#### EXERCISE DESCRIPTION:
Locate every line in the rows below that contains the word "kern", and copy each of those lines.
**** RECORDS SHOWN
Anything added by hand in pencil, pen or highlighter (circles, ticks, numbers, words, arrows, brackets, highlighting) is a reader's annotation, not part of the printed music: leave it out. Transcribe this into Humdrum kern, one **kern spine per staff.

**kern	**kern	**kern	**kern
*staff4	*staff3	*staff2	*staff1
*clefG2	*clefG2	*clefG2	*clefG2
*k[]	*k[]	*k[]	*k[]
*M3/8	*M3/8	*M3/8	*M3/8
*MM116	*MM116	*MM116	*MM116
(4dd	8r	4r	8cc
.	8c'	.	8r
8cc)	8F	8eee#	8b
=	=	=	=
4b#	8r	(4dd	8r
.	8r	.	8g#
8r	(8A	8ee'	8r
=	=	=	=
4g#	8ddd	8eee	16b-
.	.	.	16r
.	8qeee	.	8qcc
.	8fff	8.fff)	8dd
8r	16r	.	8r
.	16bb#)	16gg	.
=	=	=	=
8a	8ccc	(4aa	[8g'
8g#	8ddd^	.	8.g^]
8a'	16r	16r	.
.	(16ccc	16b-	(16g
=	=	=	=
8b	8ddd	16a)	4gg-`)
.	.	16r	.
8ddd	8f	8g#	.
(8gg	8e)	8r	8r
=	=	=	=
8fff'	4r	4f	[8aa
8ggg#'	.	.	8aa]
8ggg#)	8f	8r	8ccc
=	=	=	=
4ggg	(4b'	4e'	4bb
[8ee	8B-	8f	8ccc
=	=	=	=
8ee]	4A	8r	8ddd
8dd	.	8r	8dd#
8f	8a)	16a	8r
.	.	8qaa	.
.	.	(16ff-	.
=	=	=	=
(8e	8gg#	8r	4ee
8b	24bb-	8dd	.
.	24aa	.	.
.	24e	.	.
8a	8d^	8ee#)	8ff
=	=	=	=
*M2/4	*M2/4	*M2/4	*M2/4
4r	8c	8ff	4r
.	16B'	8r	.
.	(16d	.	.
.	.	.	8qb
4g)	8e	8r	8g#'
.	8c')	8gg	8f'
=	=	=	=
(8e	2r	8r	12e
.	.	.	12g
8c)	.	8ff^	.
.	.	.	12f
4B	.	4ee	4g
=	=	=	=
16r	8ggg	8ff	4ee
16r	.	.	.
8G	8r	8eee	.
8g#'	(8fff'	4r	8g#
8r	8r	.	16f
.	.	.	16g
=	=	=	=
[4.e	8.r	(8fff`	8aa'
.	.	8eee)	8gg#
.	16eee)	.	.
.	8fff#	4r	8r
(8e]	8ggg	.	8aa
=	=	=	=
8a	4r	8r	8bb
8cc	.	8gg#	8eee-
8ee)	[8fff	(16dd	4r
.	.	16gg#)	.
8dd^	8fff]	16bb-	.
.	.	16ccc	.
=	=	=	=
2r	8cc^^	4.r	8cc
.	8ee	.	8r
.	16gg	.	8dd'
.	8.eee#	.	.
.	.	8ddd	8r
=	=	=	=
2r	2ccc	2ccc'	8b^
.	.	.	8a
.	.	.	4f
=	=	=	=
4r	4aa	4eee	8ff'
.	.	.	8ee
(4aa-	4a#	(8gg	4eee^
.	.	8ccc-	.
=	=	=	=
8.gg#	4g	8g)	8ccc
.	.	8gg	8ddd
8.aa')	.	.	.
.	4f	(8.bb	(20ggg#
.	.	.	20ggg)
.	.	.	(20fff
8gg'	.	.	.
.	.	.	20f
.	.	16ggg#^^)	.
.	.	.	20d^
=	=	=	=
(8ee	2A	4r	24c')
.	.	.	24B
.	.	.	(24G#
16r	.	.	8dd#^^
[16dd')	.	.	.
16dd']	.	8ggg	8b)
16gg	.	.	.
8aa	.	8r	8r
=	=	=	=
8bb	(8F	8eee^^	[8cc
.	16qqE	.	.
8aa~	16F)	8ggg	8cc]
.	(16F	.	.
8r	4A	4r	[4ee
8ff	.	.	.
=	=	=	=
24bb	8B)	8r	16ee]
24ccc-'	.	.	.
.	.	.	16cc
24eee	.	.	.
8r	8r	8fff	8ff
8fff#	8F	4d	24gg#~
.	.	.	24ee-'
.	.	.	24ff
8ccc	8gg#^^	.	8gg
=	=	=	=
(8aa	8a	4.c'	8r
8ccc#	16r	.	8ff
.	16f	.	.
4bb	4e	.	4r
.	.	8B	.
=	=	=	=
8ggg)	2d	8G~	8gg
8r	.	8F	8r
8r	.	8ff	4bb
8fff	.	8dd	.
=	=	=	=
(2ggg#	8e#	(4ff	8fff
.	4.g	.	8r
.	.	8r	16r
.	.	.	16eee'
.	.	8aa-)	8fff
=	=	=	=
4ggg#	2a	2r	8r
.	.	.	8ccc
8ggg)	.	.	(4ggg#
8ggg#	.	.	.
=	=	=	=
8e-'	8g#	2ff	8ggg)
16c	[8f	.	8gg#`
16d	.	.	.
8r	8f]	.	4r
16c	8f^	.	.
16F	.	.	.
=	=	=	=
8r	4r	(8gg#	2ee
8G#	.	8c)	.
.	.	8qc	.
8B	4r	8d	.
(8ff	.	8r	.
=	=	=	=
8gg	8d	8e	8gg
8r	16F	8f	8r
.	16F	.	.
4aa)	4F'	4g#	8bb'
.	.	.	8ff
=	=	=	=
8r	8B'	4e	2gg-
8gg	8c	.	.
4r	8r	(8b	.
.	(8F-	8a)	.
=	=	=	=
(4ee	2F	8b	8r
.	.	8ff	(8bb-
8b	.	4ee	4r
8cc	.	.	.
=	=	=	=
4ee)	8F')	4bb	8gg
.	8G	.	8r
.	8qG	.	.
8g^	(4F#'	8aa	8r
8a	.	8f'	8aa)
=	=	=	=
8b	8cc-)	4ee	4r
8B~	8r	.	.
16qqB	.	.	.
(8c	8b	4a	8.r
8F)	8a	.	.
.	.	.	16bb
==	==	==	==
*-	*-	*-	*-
********
#### TASK RESULT:
Anything added by hand in pencil, pen or highlighter (circles, ticks, numbers, words, arrows, brackets, highlighting) is a reader's annotation, not part of the printed music: leave it out. Transcribe this into Humdrum kern, one **kern spine per staff.
**kern	**kern	**kern	**kern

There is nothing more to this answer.